TASK REQUIREMENTS:
Print, exactly as they appear in the listing below, the lines from the line with "turquoise rocket [101,181,145,237]" to the line with "none -> purple shoe [335,368,416,446]", with both end lines kept.

SUPPLIED DATA:
*** Block opens ***

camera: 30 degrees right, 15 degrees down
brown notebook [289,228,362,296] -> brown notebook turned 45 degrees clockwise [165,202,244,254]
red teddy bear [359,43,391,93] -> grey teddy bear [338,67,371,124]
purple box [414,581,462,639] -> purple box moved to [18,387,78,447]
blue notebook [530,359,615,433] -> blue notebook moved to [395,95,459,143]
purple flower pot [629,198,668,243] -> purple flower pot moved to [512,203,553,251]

*** Block closes ***
*** Block opens ***

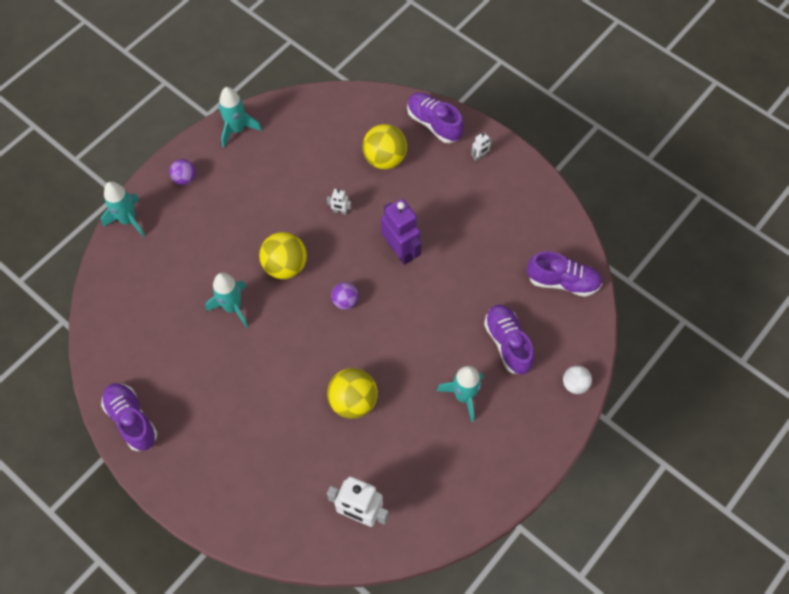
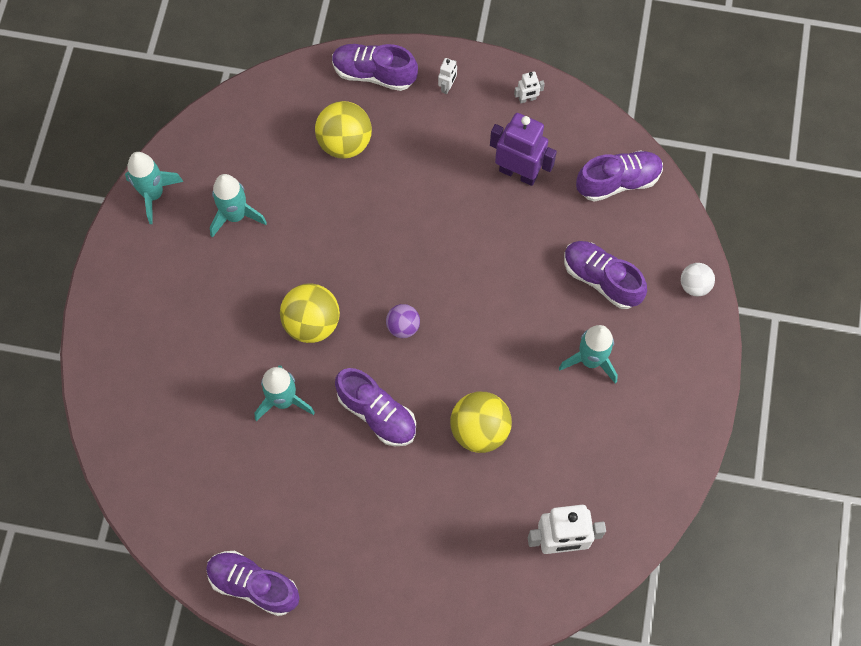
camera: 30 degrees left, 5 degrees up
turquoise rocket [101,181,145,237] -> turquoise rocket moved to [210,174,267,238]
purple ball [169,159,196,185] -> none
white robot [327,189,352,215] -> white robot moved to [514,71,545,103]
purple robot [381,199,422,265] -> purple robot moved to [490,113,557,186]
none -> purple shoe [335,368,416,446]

*** Block closes ***
*** Block opens ***

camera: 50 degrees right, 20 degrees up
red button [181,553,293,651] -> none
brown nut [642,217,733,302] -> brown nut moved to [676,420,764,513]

*** Block closes ***

SOLUTION FOR THIS PROBLEM:
turquoise rocket [101,181,145,237] -> turquoise rocket moved to [210,174,267,238]
purple ball [169,159,196,185] -> none
white robot [327,189,352,215] -> white robot moved to [514,71,545,103]
purple robot [381,199,422,265] -> purple robot moved to [490,113,557,186]
none -> purple shoe [335,368,416,446]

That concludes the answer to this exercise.